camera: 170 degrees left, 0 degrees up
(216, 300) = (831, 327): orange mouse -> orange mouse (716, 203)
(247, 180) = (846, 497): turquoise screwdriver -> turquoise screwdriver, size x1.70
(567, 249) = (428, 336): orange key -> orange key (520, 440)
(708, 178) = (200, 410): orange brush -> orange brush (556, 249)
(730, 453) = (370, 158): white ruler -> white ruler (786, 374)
------------------------------
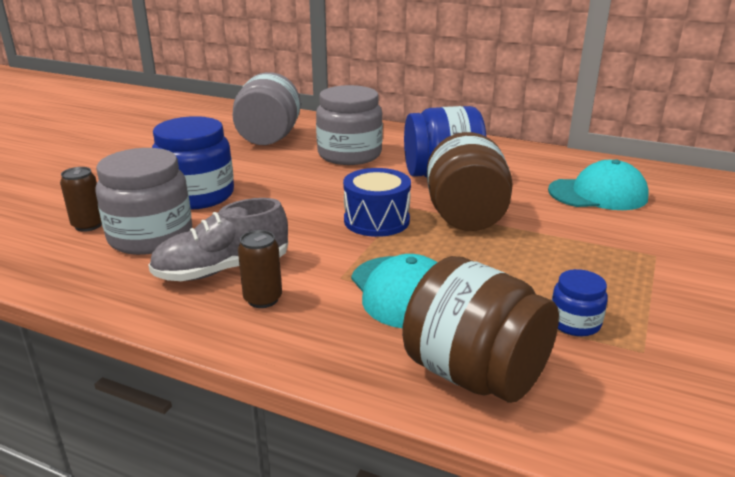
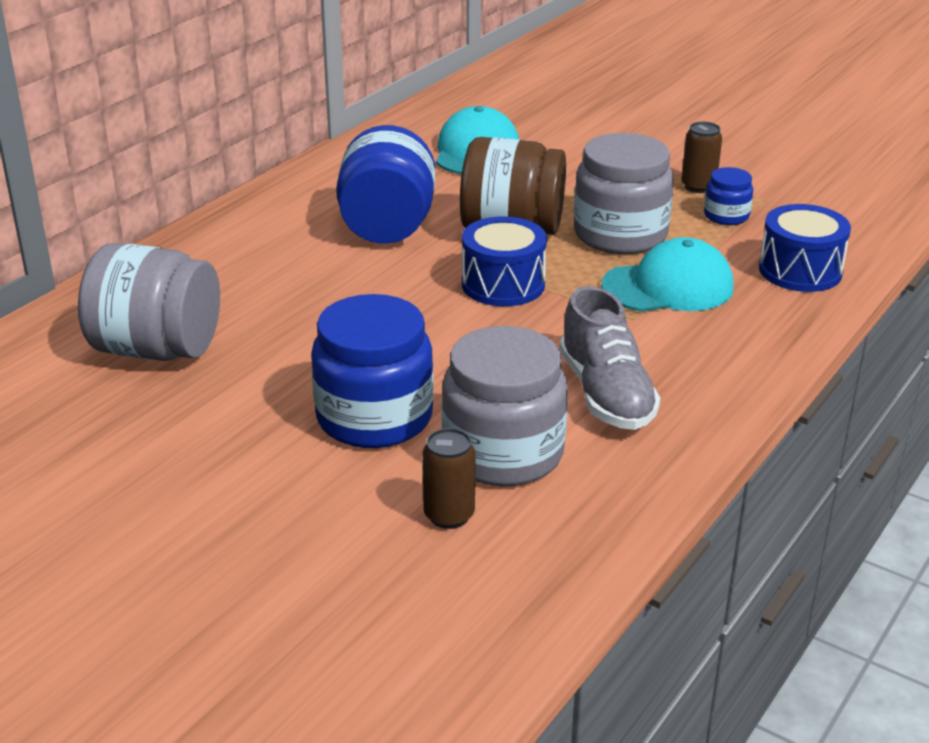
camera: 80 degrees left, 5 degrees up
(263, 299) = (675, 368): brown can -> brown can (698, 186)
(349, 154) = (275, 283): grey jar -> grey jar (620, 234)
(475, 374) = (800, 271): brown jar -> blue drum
------------------------------
## WHAT YOU NEED TO DO
Could you return exactly the lines above from the line with "camera: 80 degrees left, 5 degrees up" to the line with "(475, 374) = (800, 271): brown", both included, and nothing else?

## OUTPUT
camera: 80 degrees left, 5 degrees up
(263, 299) = (675, 368): brown can -> brown can (698, 186)
(349, 154) = (275, 283): grey jar -> grey jar (620, 234)
(475, 374) = (800, 271): brown jar -> blue drum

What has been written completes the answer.